**EXERCISE MATERIAL:**
┄┄┄┄┄┄
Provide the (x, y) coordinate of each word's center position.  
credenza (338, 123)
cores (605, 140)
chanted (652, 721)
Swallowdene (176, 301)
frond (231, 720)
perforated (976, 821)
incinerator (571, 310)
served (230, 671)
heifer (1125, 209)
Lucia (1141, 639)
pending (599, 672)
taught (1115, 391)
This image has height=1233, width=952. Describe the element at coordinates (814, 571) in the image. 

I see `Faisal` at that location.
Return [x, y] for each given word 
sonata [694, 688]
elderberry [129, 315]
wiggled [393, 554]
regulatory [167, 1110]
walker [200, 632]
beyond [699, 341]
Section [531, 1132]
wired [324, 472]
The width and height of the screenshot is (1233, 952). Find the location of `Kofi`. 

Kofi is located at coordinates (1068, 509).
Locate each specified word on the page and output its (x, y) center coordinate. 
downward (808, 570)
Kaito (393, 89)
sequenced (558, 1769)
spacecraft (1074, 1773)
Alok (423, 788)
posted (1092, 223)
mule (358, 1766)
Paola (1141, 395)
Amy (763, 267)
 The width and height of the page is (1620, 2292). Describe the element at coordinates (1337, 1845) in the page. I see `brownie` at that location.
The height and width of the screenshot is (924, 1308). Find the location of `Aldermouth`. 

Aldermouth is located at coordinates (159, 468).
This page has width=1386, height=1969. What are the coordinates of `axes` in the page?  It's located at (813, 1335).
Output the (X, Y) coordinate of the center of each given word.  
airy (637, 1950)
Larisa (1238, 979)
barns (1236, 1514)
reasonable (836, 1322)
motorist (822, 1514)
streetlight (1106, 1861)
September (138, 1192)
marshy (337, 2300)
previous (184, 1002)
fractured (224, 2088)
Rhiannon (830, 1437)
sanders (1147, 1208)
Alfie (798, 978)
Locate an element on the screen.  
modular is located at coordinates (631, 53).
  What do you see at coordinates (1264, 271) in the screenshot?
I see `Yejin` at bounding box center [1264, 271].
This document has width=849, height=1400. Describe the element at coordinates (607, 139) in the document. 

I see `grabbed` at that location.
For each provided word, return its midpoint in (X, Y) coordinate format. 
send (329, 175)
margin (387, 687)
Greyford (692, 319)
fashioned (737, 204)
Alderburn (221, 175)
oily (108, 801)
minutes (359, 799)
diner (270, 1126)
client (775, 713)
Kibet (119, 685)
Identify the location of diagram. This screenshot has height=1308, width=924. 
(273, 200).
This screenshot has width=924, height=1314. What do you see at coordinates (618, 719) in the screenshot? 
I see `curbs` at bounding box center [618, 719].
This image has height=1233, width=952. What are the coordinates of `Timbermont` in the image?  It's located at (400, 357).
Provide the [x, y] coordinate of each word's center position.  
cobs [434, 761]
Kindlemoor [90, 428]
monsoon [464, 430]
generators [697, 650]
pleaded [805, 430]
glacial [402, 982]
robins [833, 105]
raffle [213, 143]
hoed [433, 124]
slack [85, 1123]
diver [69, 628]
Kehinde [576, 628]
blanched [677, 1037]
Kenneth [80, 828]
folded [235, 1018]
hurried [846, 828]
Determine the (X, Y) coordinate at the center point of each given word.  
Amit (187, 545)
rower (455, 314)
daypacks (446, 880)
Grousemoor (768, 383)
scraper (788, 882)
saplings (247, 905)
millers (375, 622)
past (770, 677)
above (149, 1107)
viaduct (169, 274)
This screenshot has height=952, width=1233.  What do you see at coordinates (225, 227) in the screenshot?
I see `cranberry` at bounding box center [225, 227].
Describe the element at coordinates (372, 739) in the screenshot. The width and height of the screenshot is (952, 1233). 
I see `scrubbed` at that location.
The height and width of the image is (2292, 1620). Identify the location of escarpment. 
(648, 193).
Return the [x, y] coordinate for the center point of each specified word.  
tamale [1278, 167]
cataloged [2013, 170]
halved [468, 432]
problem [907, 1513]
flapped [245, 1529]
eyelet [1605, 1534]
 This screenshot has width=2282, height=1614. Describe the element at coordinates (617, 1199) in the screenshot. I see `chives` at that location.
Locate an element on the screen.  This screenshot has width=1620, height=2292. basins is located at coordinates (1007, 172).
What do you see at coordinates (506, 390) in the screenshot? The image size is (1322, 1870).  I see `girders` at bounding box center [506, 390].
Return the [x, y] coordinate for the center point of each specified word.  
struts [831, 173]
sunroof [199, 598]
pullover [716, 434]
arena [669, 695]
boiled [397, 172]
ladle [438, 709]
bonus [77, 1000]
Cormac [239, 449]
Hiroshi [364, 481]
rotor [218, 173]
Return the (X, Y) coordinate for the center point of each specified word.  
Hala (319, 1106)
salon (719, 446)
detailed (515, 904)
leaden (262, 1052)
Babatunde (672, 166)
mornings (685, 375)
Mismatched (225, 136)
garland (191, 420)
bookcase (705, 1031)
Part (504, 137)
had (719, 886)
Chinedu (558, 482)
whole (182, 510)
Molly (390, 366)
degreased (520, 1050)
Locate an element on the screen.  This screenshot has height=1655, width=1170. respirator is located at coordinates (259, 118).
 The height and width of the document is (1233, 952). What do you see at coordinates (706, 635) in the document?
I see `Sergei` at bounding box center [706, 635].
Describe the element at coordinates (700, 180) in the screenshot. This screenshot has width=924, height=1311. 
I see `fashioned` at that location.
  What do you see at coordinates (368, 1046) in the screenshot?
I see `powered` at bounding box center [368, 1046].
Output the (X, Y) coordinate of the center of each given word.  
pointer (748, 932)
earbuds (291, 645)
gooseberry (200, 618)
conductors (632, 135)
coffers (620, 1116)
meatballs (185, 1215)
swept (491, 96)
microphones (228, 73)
┄┄┄┄┄┄
**OBJECTIVE:** Edit the data above so that every "Locate an element on the screen" reads "Find an element on the screen", and leave everything else unchanged.

**COMPLETE OUTPUT:**
Provide the (x, y) coordinate of each word's center position.  
credenza (338, 123)
cores (605, 140)
chanted (652, 721)
Swallowdene (176, 301)
frond (231, 720)
perforated (976, 821)
incinerator (571, 310)
served (230, 671)
heifer (1125, 209)
Lucia (1141, 639)
pending (599, 672)
taught (1115, 391)
This image has height=1233, width=952. Describe the element at coordinates (814, 571) in the image. 

I see `Faisal` at that location.
Return [x, y] for each given word 
sonata [694, 688]
elderberry [129, 315]
wiggled [393, 554]
regulatory [167, 1110]
walker [200, 632]
beyond [699, 341]
Section [531, 1132]
wired [324, 472]
The width and height of the screenshot is (1233, 952). Find the location of `Kofi`. 

Kofi is located at coordinates (1068, 509).
Locate each specified word on the page and output its (x, y) center coordinate. 
downward (808, 570)
Kaito (393, 89)
sequenced (558, 1769)
spacecraft (1074, 1773)
Alok (423, 788)
posted (1092, 223)
mule (358, 1766)
Paola (1141, 395)
Amy (763, 267)
 The width and height of the page is (1620, 2292). Describe the element at coordinates (1337, 1845) in the page. I see `brownie` at that location.
The height and width of the screenshot is (924, 1308). Find the location of `Aldermouth`. 

Aldermouth is located at coordinates (159, 468).
This page has width=1386, height=1969. What are the coordinates of `axes` in the page?  It's located at (813, 1335).
Output the (X, Y) coordinate of the center of each given word.  
airy (637, 1950)
Larisa (1238, 979)
barns (1236, 1514)
reasonable (836, 1322)
motorist (822, 1514)
streetlight (1106, 1861)
September (138, 1192)
marshy (337, 2300)
previous (184, 1002)
fractured (224, 2088)
Rhiannon (830, 1437)
sanders (1147, 1208)
Alfie (798, 978)
Find an element on the screen.  
modular is located at coordinates (631, 53).
  What do you see at coordinates (1264, 271) in the screenshot?
I see `Yejin` at bounding box center [1264, 271].
This document has width=849, height=1400. Describe the element at coordinates (607, 139) in the document. 

I see `grabbed` at that location.
For each provided word, return its midpoint in (X, Y) coordinate format. 
send (329, 175)
margin (387, 687)
Greyford (692, 319)
fashioned (737, 204)
Alderburn (221, 175)
oily (108, 801)
minutes (359, 799)
diner (270, 1126)
client (775, 713)
Kibet (119, 685)
Identify the location of diagram. This screenshot has height=1308, width=924. 
(273, 200).
This screenshot has width=924, height=1314. What do you see at coordinates (618, 719) in the screenshot? 
I see `curbs` at bounding box center [618, 719].
This image has height=1233, width=952. What are the coordinates of `Timbermont` in the image?  It's located at (400, 357).
Provide the [x, y] coordinate of each word's center position.  
cobs [434, 761]
Kindlemoor [90, 428]
monsoon [464, 430]
generators [697, 650]
pleaded [805, 430]
glacial [402, 982]
robins [833, 105]
raffle [213, 143]
hoed [433, 124]
slack [85, 1123]
diver [69, 628]
Kehinde [576, 628]
blanched [677, 1037]
Kenneth [80, 828]
folded [235, 1018]
hurried [846, 828]
Determine the (X, Y) coordinate at the center point of each given word.  
Amit (187, 545)
rower (455, 314)
daypacks (446, 880)
Grousemoor (768, 383)
scraper (788, 882)
saplings (247, 905)
millers (375, 622)
past (770, 677)
above (149, 1107)
viaduct (169, 274)
This screenshot has height=952, width=1233.  What do you see at coordinates (225, 227) in the screenshot?
I see `cranberry` at bounding box center [225, 227].
Describe the element at coordinates (372, 739) in the screenshot. The width and height of the screenshot is (952, 1233). 
I see `scrubbed` at that location.
The height and width of the image is (2292, 1620). Identify the location of escarpment. 
(648, 193).
Return the [x, y] coordinate for the center point of each specified word.  
tamale [1278, 167]
cataloged [2013, 170]
halved [468, 432]
problem [907, 1513]
flapped [245, 1529]
eyelet [1605, 1534]
 This screenshot has width=2282, height=1614. Describe the element at coordinates (617, 1199) in the screenshot. I see `chives` at that location.
Find an element on the screen.  This screenshot has width=1620, height=2292. basins is located at coordinates (1007, 172).
What do you see at coordinates (506, 390) in the screenshot? The image size is (1322, 1870).  I see `girders` at bounding box center [506, 390].
Return the [x, y] coordinate for the center point of each specified word.  
struts [831, 173]
sunroof [199, 598]
pullover [716, 434]
arena [669, 695]
boiled [397, 172]
ladle [438, 709]
bonus [77, 1000]
Cormac [239, 449]
Hiroshi [364, 481]
rotor [218, 173]
Return the (X, Y) coordinate for the center point of each specified word.  
Hala (319, 1106)
salon (719, 446)
detailed (515, 904)
leaden (262, 1052)
Babatunde (672, 166)
mornings (685, 375)
Mismatched (225, 136)
garland (191, 420)
bookcase (705, 1031)
Part (504, 137)
had (719, 886)
Chinedu (558, 482)
whole (182, 510)
Molly (390, 366)
degreased (520, 1050)
Find an element on the screen.  This screenshot has height=1655, width=1170. respirator is located at coordinates (259, 118).
 The height and width of the document is (1233, 952). What do you see at coordinates (706, 635) in the document?
I see `Sergei` at bounding box center [706, 635].
Describe the element at coordinates (700, 180) in the screenshot. This screenshot has width=924, height=1311. 
I see `fashioned` at that location.
  What do you see at coordinates (368, 1046) in the screenshot?
I see `powered` at bounding box center [368, 1046].
Output the (X, Y) coordinate of the center of each given word.  
pointer (748, 932)
earbuds (291, 645)
gooseberry (200, 618)
conductors (632, 135)
coffers (620, 1116)
meatballs (185, 1215)
swept (491, 96)
microphones (228, 73)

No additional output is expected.